## DATASET EXCERPTS

------------------------------------------------------------------------

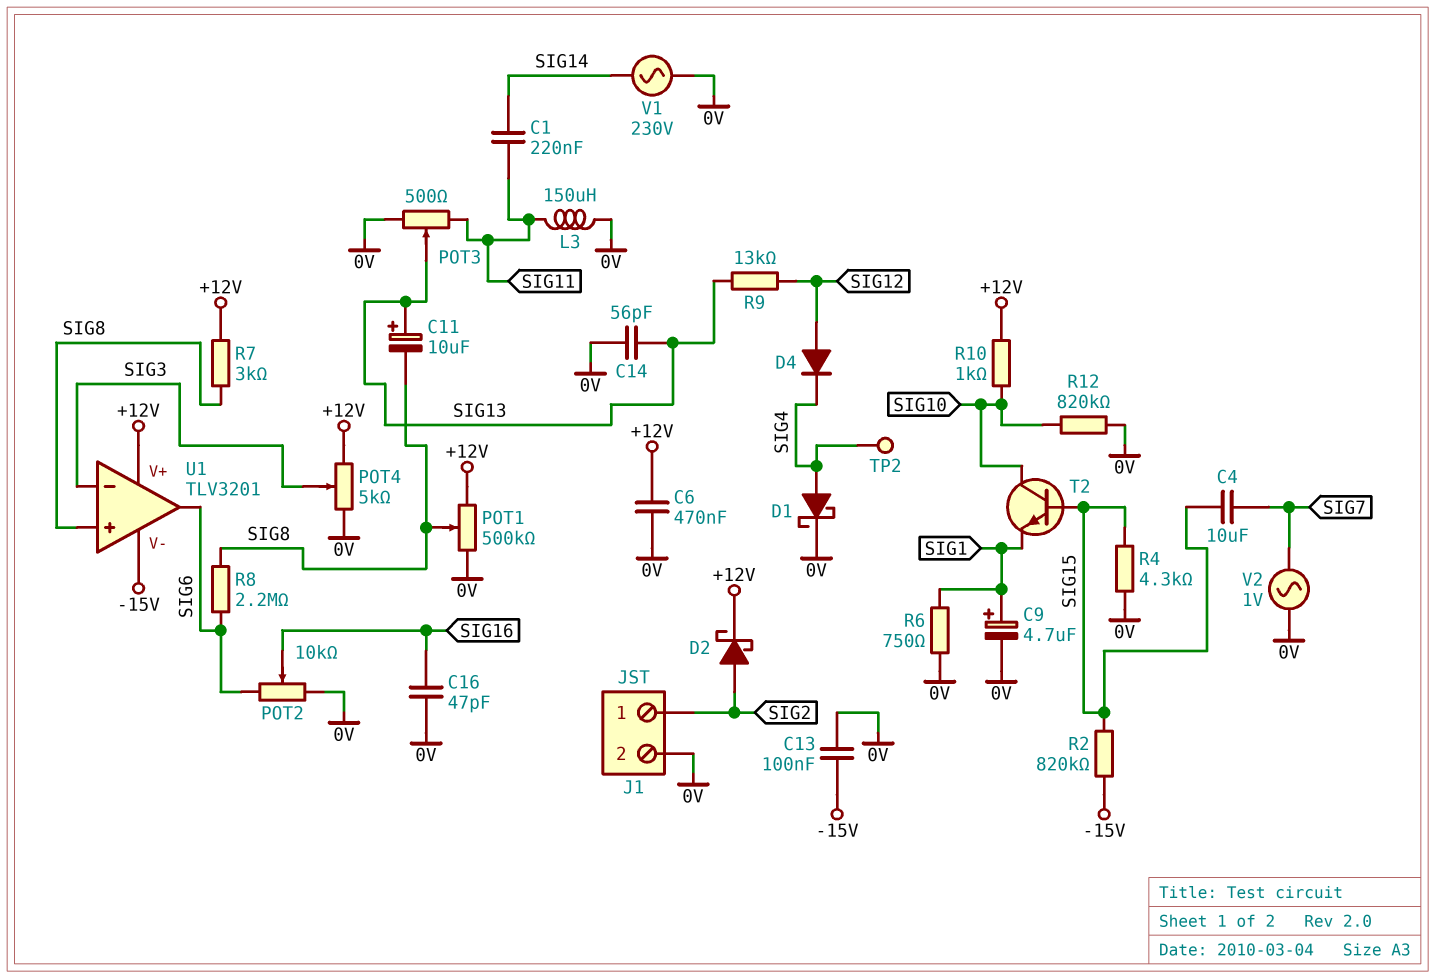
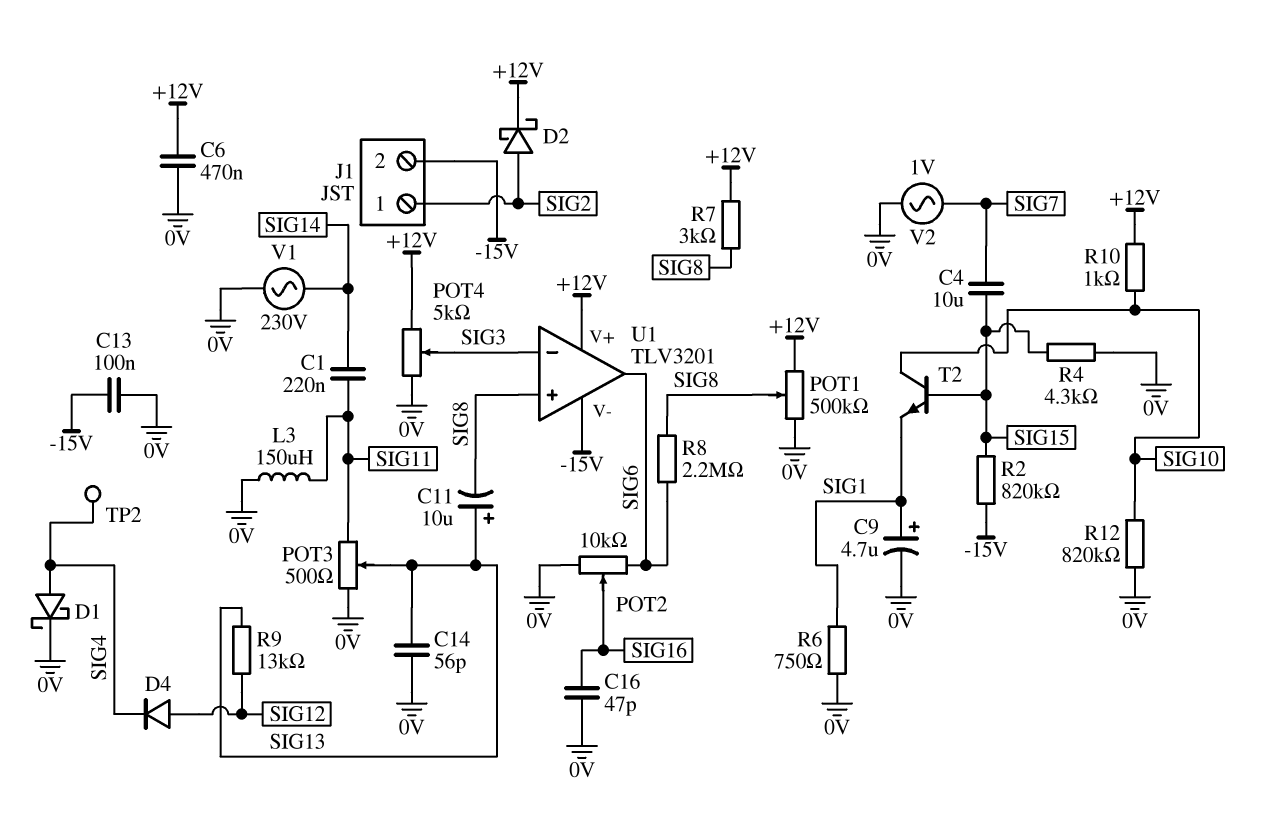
J1 pin 2: 0V -> -15V

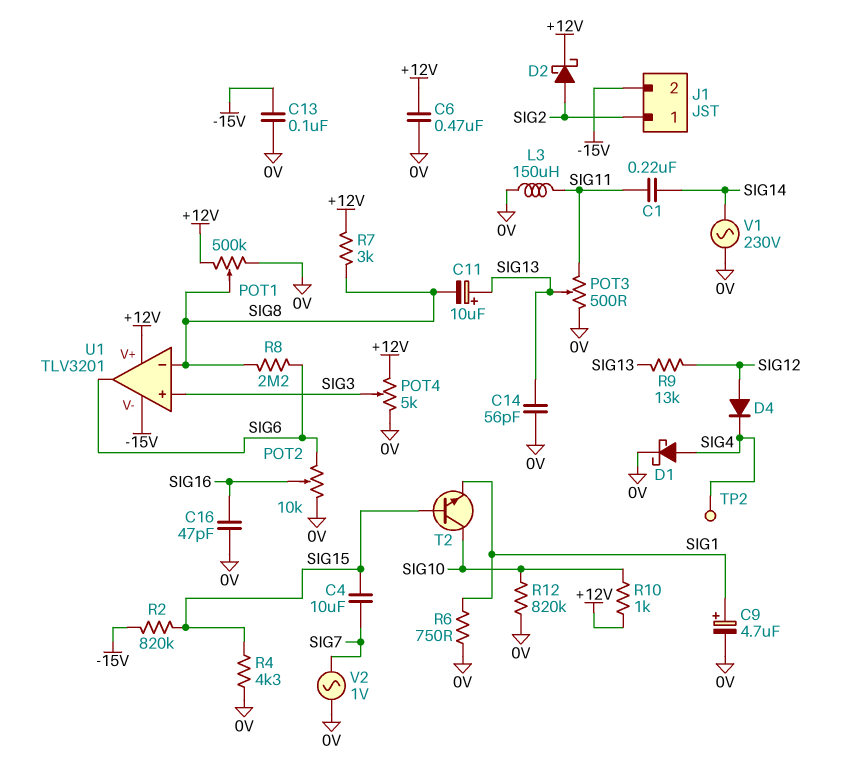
U1 pin in+: SIG8 -> SIG3
U1 pin in-: SIG3 -> SIG8

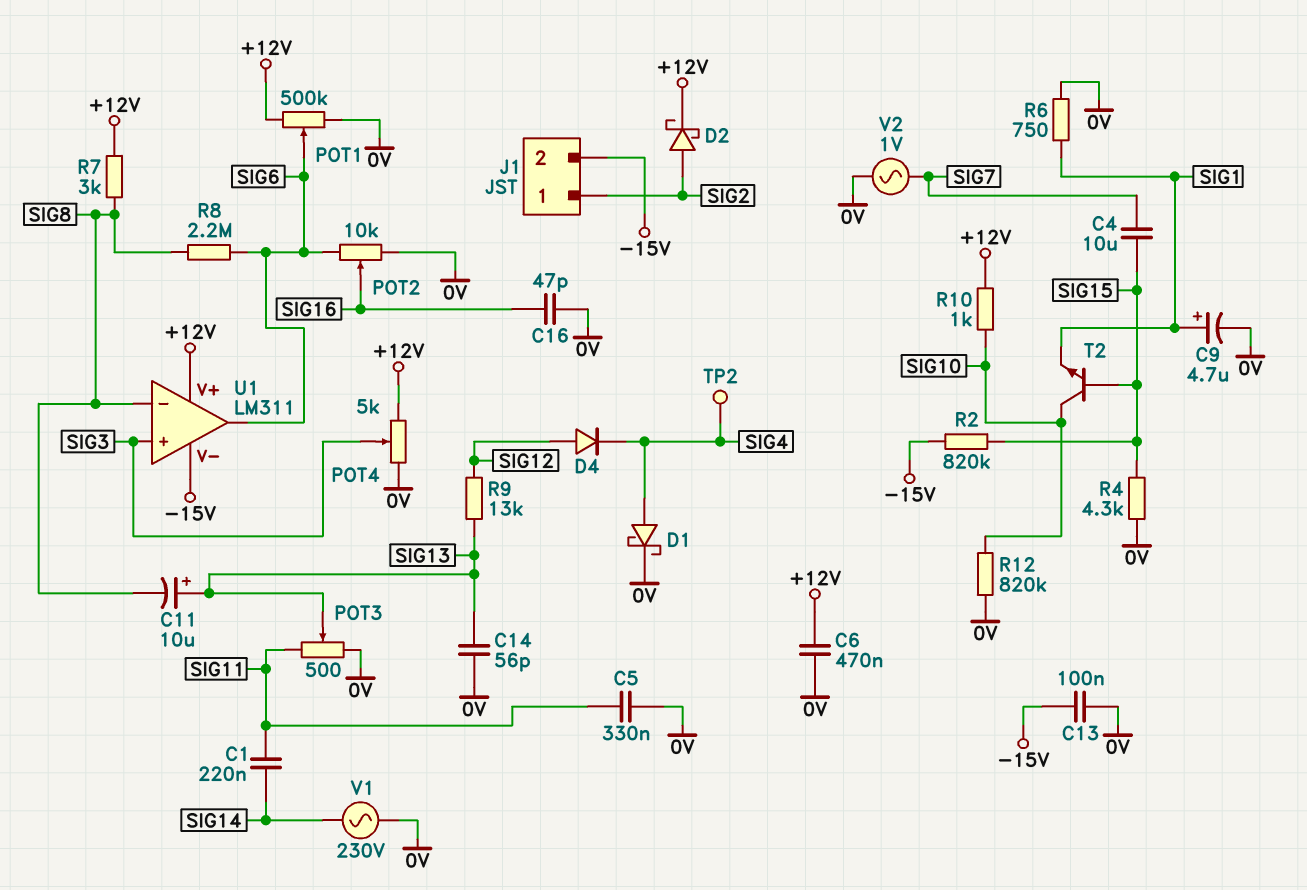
C5: none -> 330nF (0V, SIG11)
L3: 150uH (0V, SIG11) -> none
POT1: 500k (+12V, 0V, wiper SIG8) -> 500k (+12V, 0V, wiper SIG6)
U1: TLV3201 -> LM311

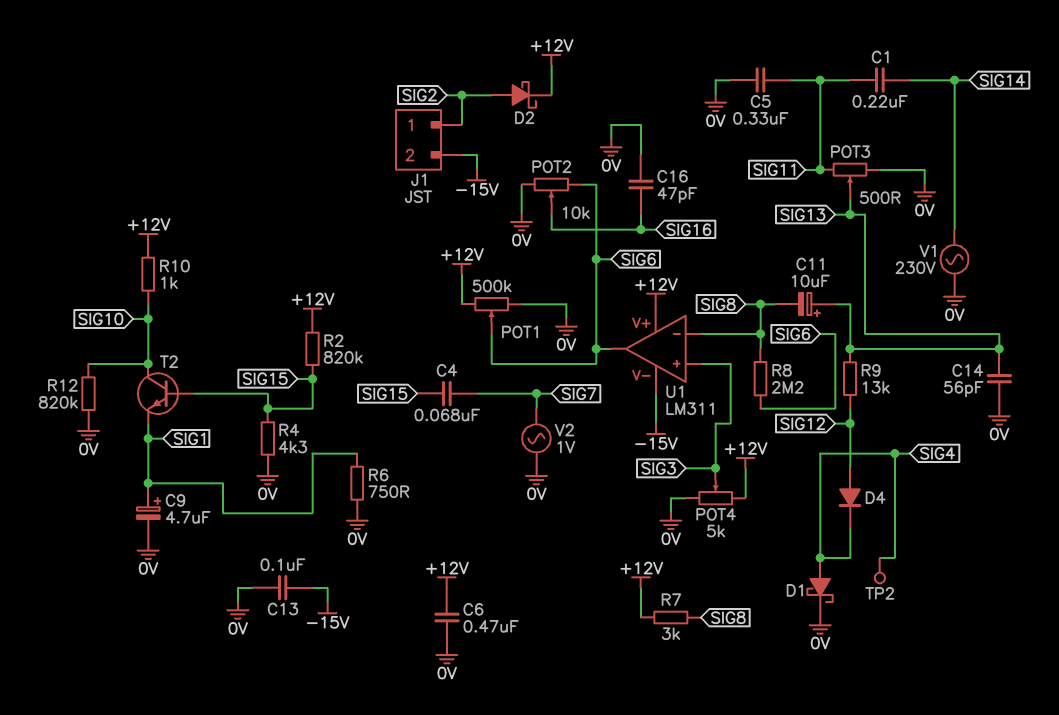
C4: 10uF (SIG7, SIG15) -> 68nF (SIG7, SIG15)
R2: 820k (-15V, SIG15) -> 820k (+12V, SIG15)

------------------------------------------------------------------------

## ASSIGNED TASK
Write out each entry exactly; any pictures stay out of the copy.

## RESULT FOR THIS EXERCISE
J1 pin 2: 0V -> -15V

U1 pin in+: SIG8 -> SIG3
U1 pin in-: SIG3 -> SIG8

C5: none -> 330nF (0V, SIG11)
L3: 150uH (0V, SIG11) -> none
POT1: 500k (+12V, 0V, wiper SIG8) -> 500k (+12V, 0V, wiper SIG6)
U1: TLV3201 -> LM311

C4: 10uF (SIG7, SIG15) -> 68nF (SIG7, SIG15)
R2: 820k (-15V, SIG15) -> 820k (+12V, SIG15)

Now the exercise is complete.